Would you retype the whole listing verbatim, keeping pictures out of it?

Task material:
╔══

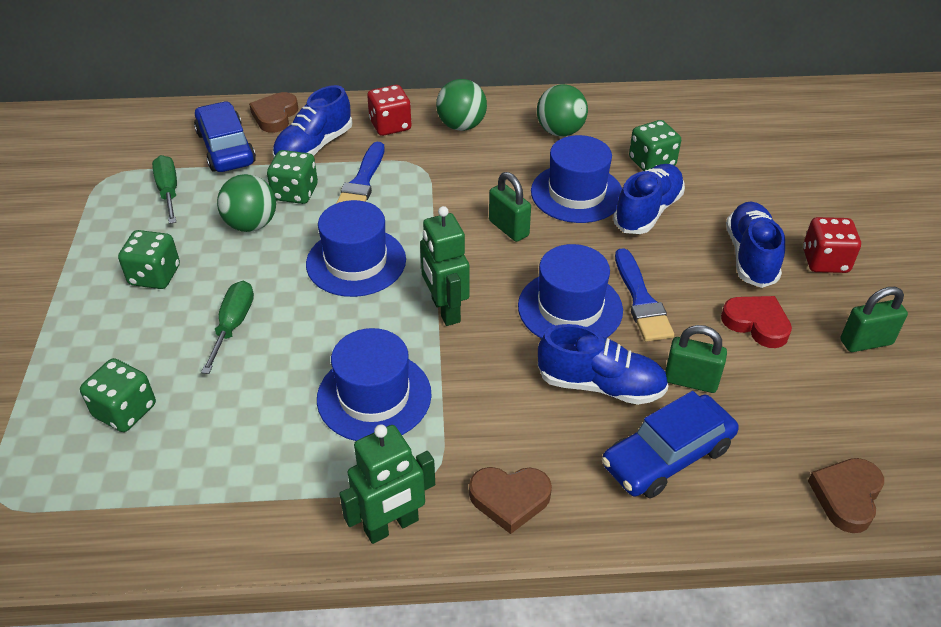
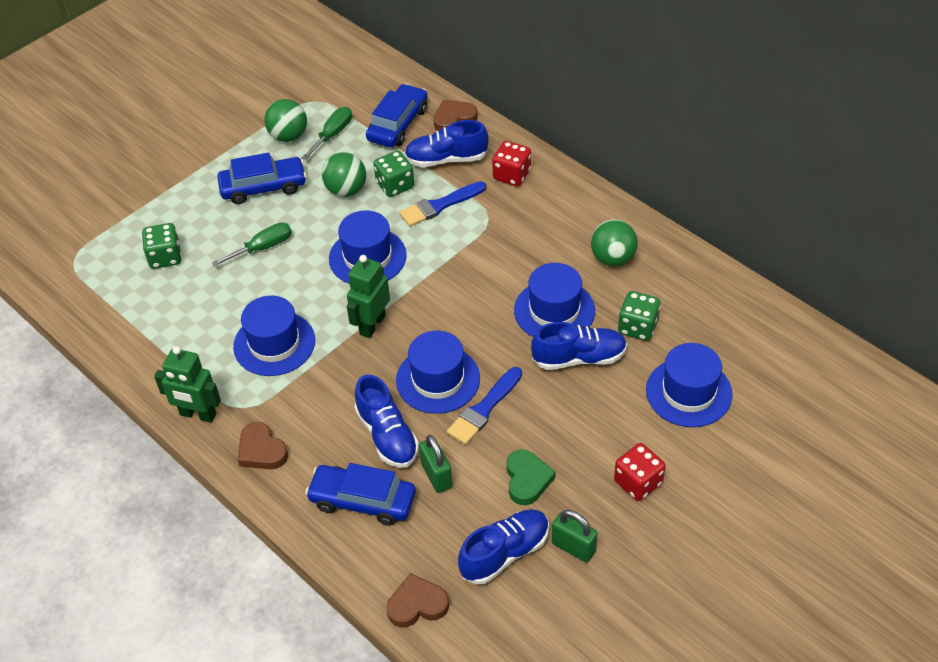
camera: 50 degrees right, 5 degrees up
(155, 275) = (263, 187): green dice -> blue car
(461, 126) = (555, 207): green ball -> green ball (288, 136)
(509, 228) = (478, 302): green padlock -> none
(750, 256) = (595, 439): blue shoe -> blue shoe (504, 553)
(753, 179) = (688, 392): none -> blue hat
(756, 324) = (527, 480): red heart -> green heart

╚══

Your solution:
camera: 50 degrees right, 5 degrees up
(155, 275) = (263, 187): green dice -> blue car
(461, 126) = (555, 207): green ball -> green ball (288, 136)
(509, 228) = (478, 302): green padlock -> none
(750, 256) = (595, 439): blue shoe -> blue shoe (504, 553)
(753, 179) = (688, 392): none -> blue hat
(756, 324) = (527, 480): red heart -> green heart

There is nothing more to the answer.